In the entries that follow, find the line containing "op=moved; was=GOLDEN CHEESE"; from there, copy every line exactly through the line containing "op=added; now=VIOLET PILL; in_second=113,419".

Data for this exercise below:

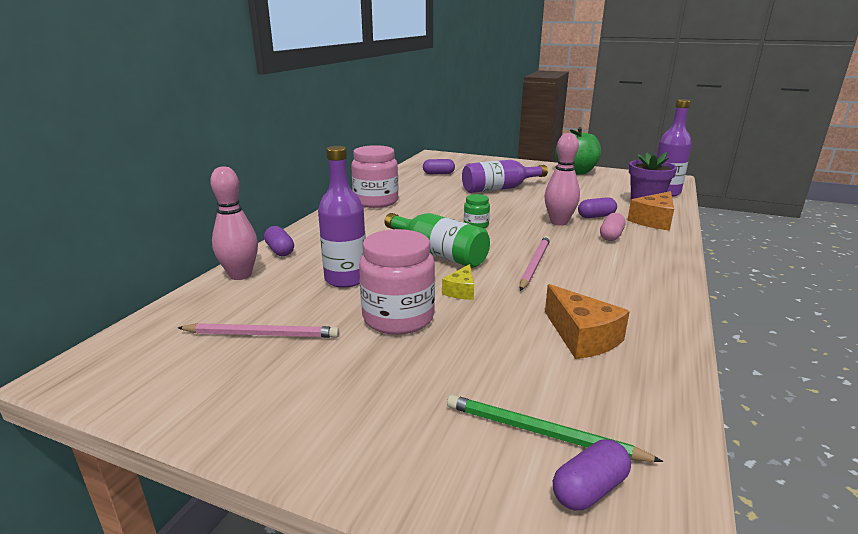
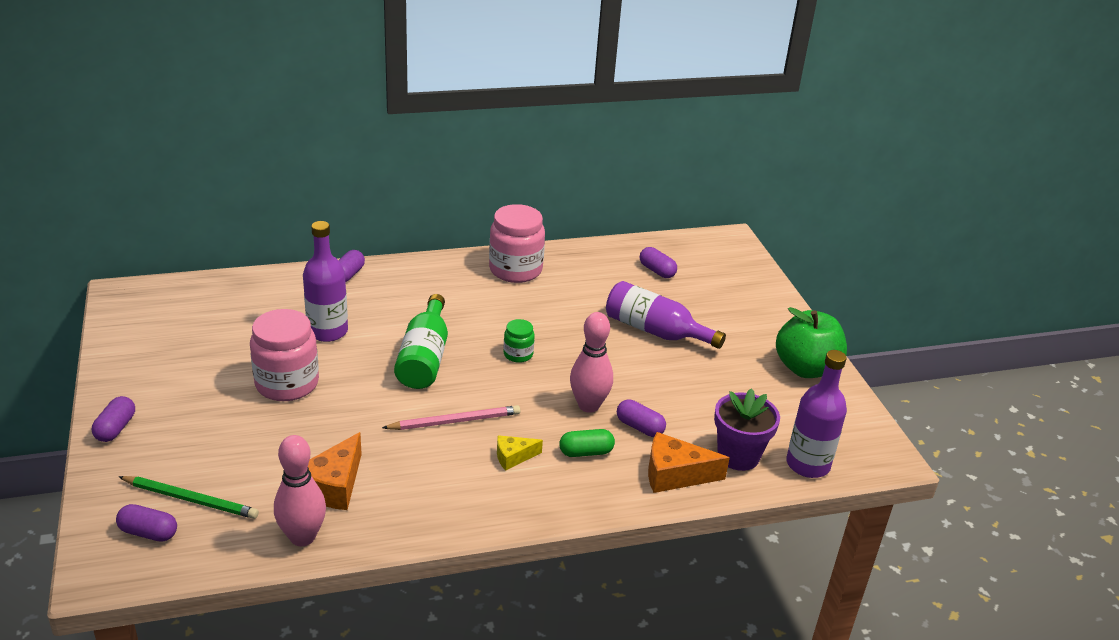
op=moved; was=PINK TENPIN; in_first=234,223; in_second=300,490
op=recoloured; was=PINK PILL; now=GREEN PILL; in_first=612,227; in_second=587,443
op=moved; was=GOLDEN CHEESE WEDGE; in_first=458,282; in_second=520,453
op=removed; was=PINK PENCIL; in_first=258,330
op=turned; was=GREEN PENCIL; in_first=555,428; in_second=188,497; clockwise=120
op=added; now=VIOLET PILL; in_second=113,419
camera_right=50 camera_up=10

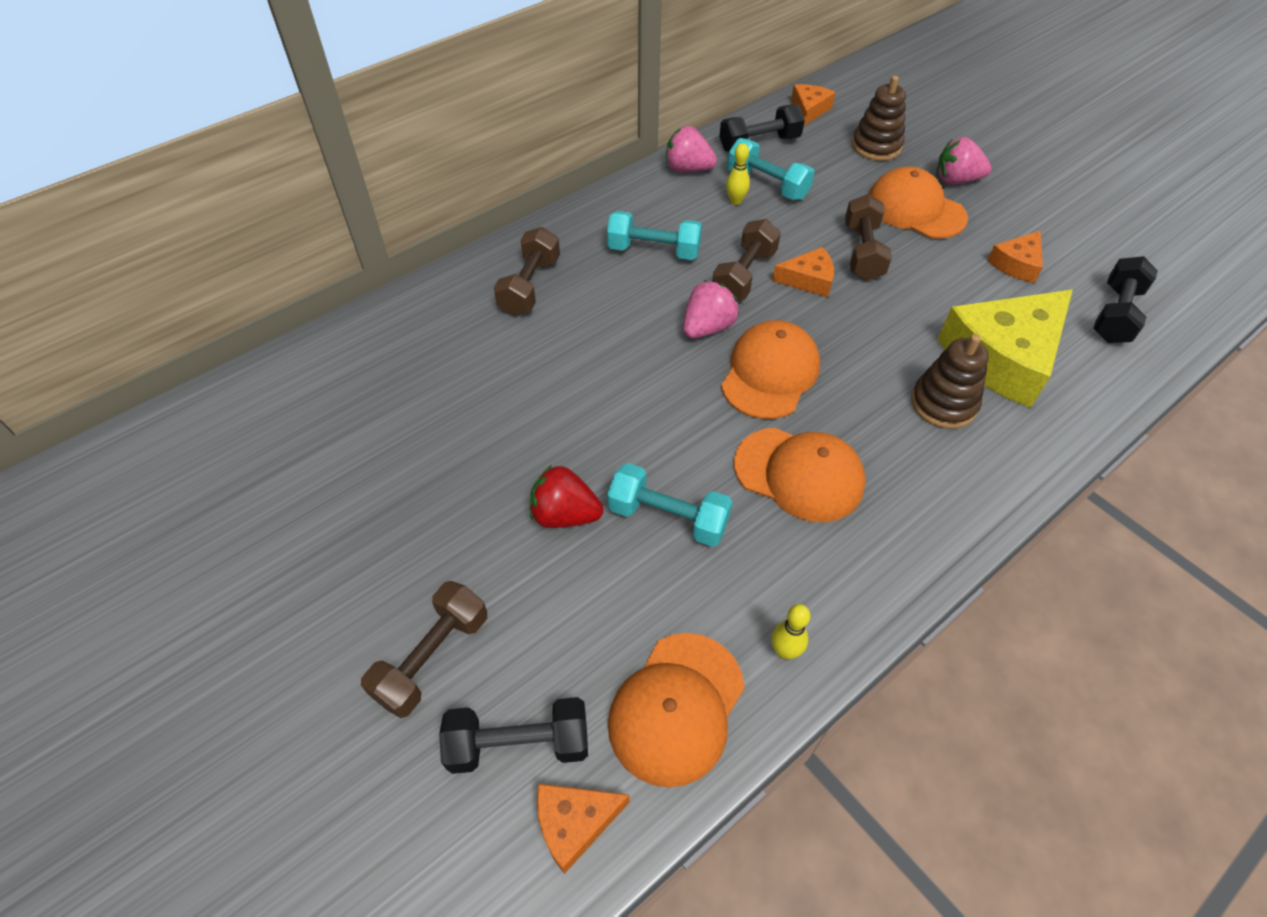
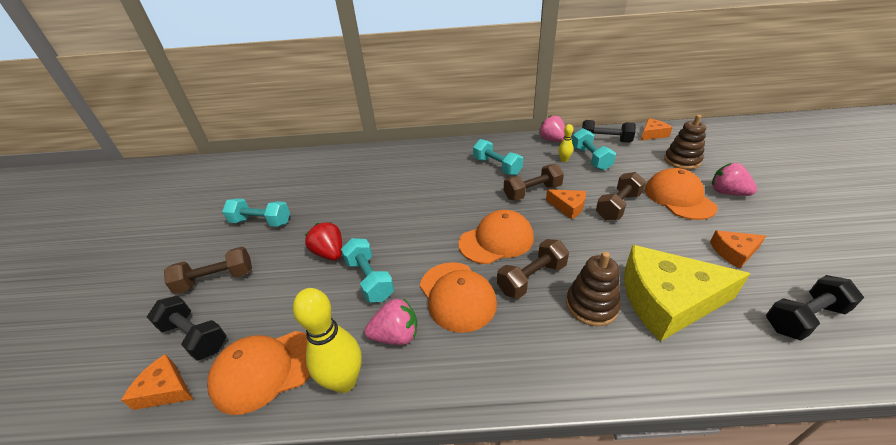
op=moved; was=BROWN FREE WEIGHT; in_first=527,271; in_second=533,269
op=moved; was=PINK TOY STRAWBERRY; in_first=711,309; in_second=391,321
op=resized; was=GOLDEN TENPIN; in_first=791,632; in_second=327,340; ratio=1.97
op=added; now=TURQUOISE FREE WEIGHT; in_second=256,213
camera_right=40 camera_up=-15

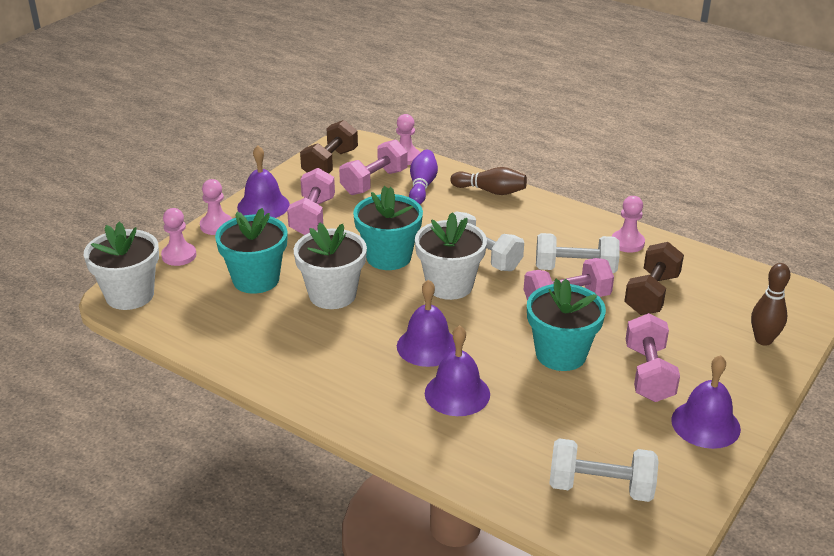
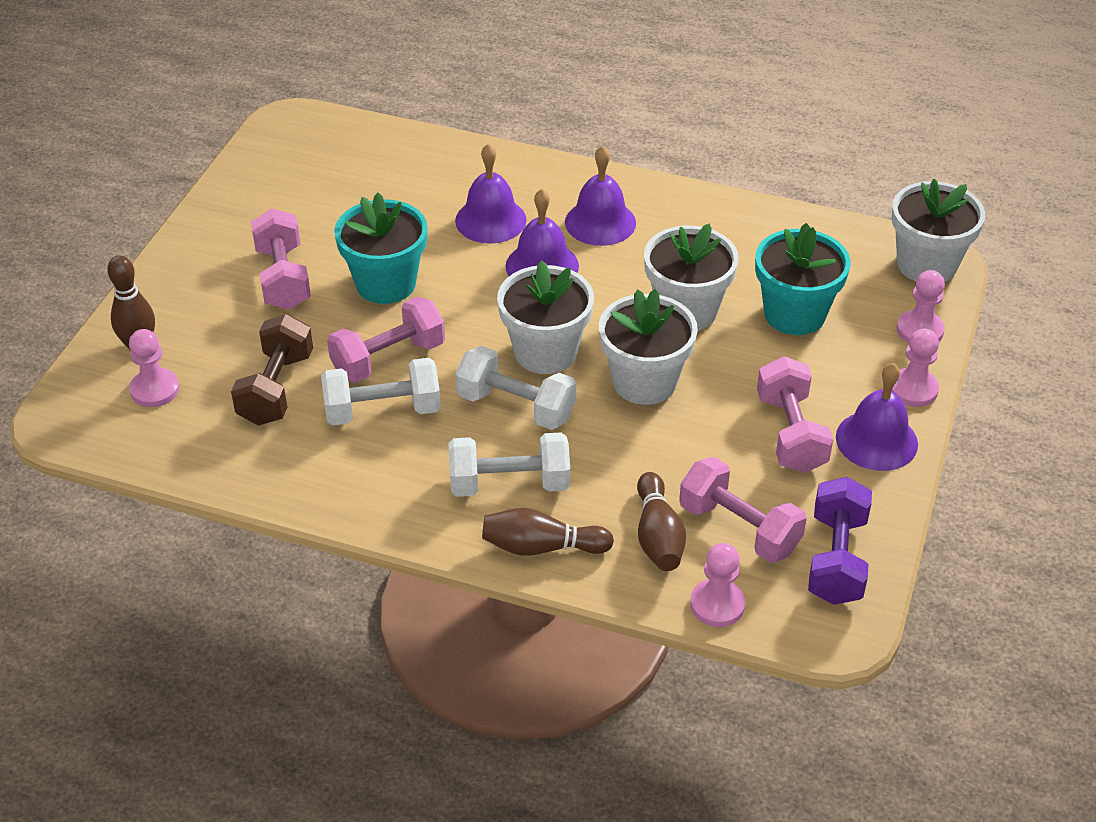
op=recoloured; was=BROWN FREE WEIGHT; now=VIOLET FREE WEIGHT; in_first=329,147; in_second=840,541
op=turned; was=PINK FREE WEIGHT; in_first=373,167; in_second=743,510; clockwise=-75
op=recoloured; was=VIOLET TENPIN; now=BROWN TENPIN; in_first=423,177; in_second=661,521
op=recoloured; was=TURQUOISE POTTED PLANT; now=PURE WHITE POTTED PLANT; in_first=388,228; in_second=648,347
op=moved; was=PINK PAWN; in_first=628,224; in_second=154,368
op=moved; was=VIOLET SCHOOL BELL; in_first=706,402; in_second=600,196
op=moved; was=PURE WHITE FREE WEIGHT; in_first=604,470; in_second=509,464
camera_right=165 camera_up=10

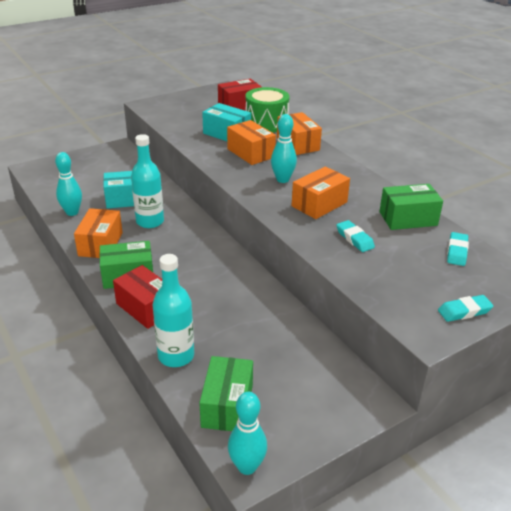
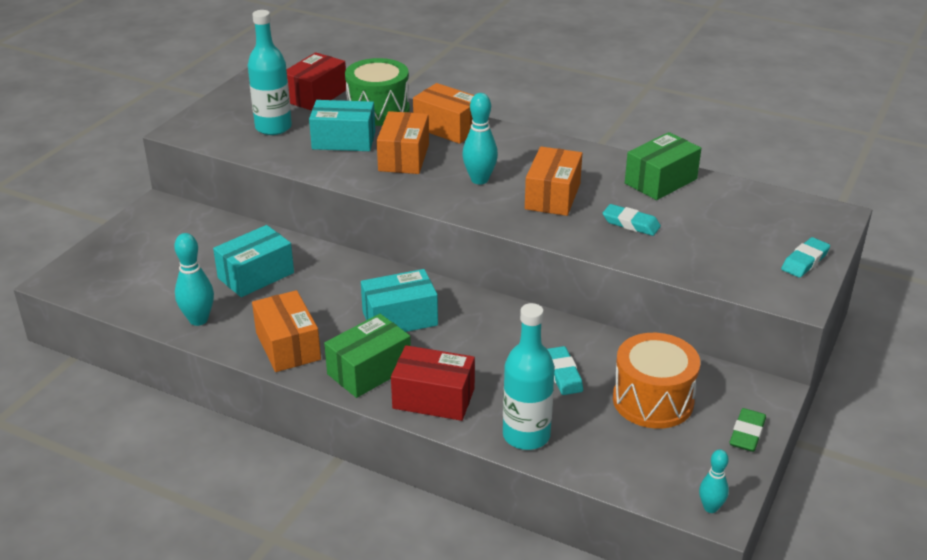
op=turned; was=BRIGHT ORANGE PARCEL; in_first=251,142; in_second=403,142; clockwise=75
op=moved; was=TURQUOISE DRINK BOTTLE; in_first=147,181; in_second=270,72
op=moved; was=TURQUOISE PENCIL ERASER; in_first=458,249; in_second=565,370
op=removed; was=GREEN PARCEL; in_first=226,393
op=resized; was=TURQUOISE TENPIN; in_first=247,433; in_second=714,481; ratio=0.63
op=added; now=TURQUOISE PARCEL; in_second=399,300
op=added; now=BRIGHT ORANGE TOY DRUM; in_second=656,381
op=added; now=GREEN PENCIL ERASER; in_second=748,430
camera_right=-30 camera_up=0

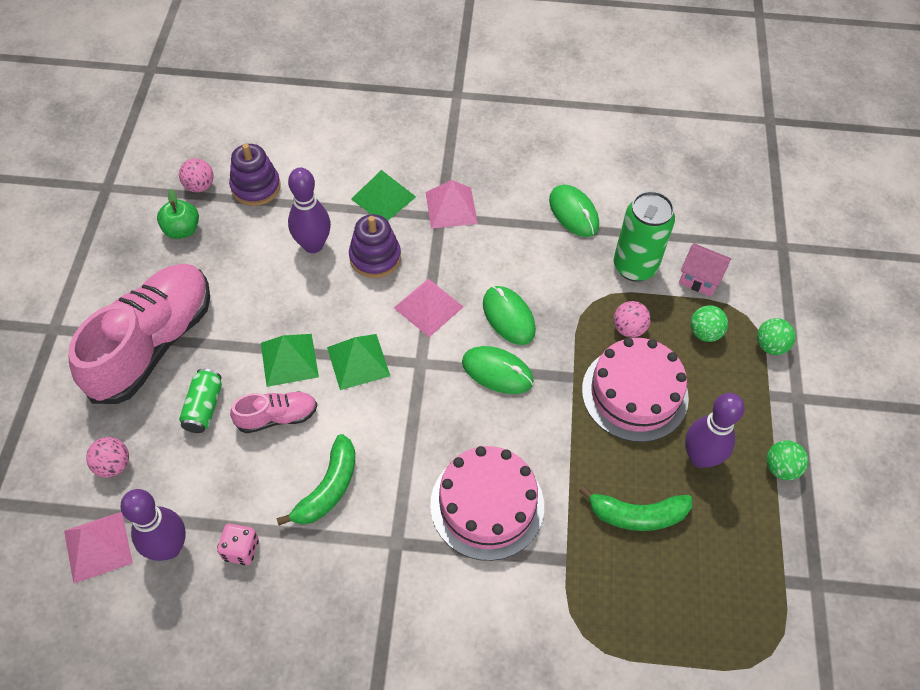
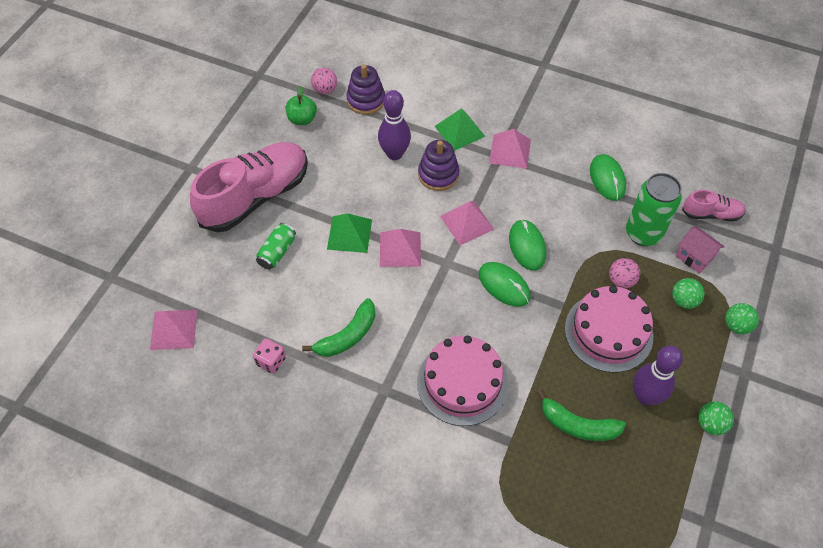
op=recoloured; was=GREEN PYRAMID SHAPE; now=PINK PYRAMID SHAPE; in_first=358,362; in_second=400,248
op=moved; was=PINK LACE-UP SHOE; in_first=273,412; in_second=714,206
op=removed; was=PINK BALL; in_first=107,457
op=removed; was=VIOLET TENPIN; in_first=153,525
camera_right=20 camera_up=0

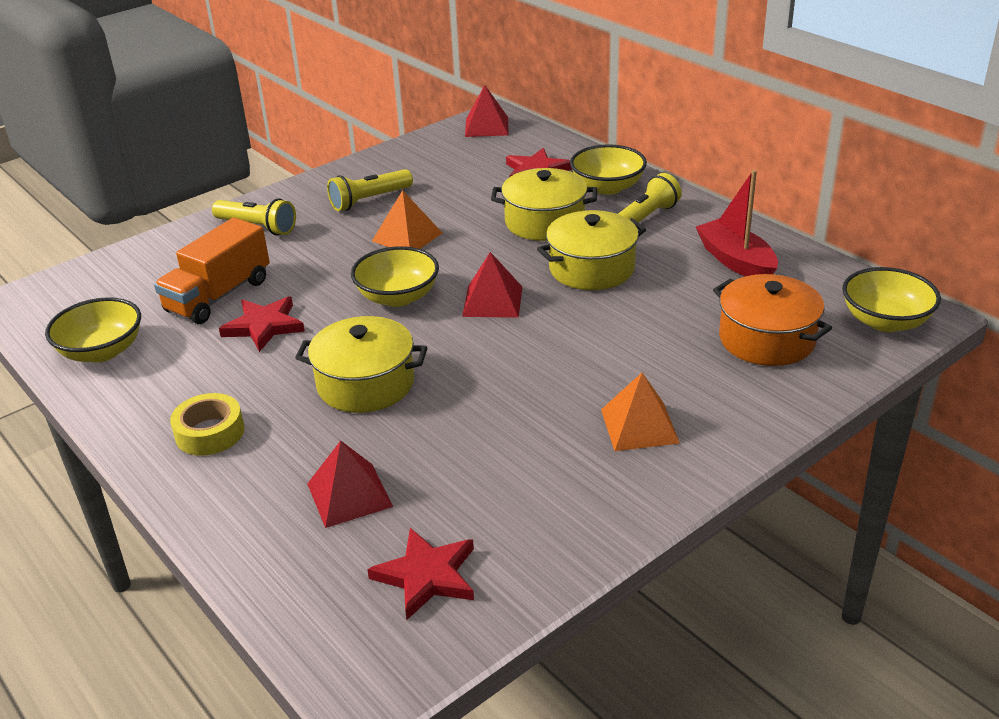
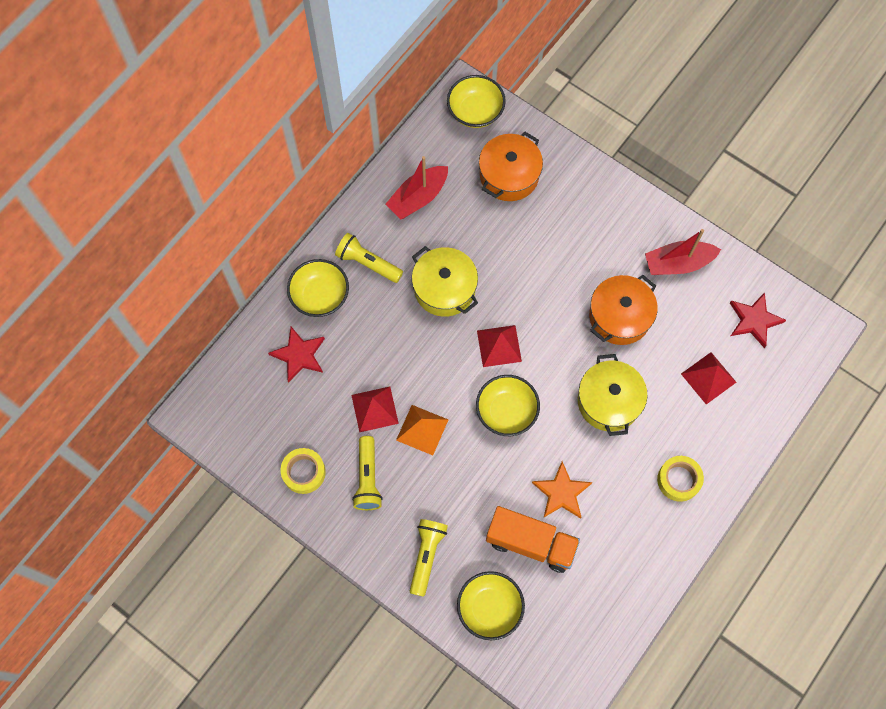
op=moved; was=RED PYRAMID SHAPE; in_first=486,111; in_second=375,409
op=removed; was=GOLDEN COOKING POT; in_first=544,204
op=turned; was=GOLDEN TORCH; in_first=370,190; in_second=367,473; clockwise=45
op=moved; was=GOLDEN DEEP DISH; in_first=93,330; in_second=491,605
op=recoloured; was=RED STAR; now=BRIGHT ORANGE STAR; in_first=262,324; in_second=562,490
op=removed; was=BRIGHT ORANGE PYRAMID SHAPE; in_first=640,412
op=added; now=RED TOY BOAT; in_second=683,252
op=added; now=BRIGHT ORANGE COOKING POT; in_second=623,310
op=added; now=GOLDEN STICKY TAPE; in_second=303,471
camera_right=-105 camera_up=35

End of Data for this exercise.

Answer section -
op=moved; was=GOLDEN CHEESE WEDGE; in_first=458,282; in_second=520,453
op=removed; was=PINK PENCIL; in_first=258,330
op=turned; was=GREEN PENCIL; in_first=555,428; in_second=188,497; clockwise=120
op=added; now=VIOLET PILL; in_second=113,419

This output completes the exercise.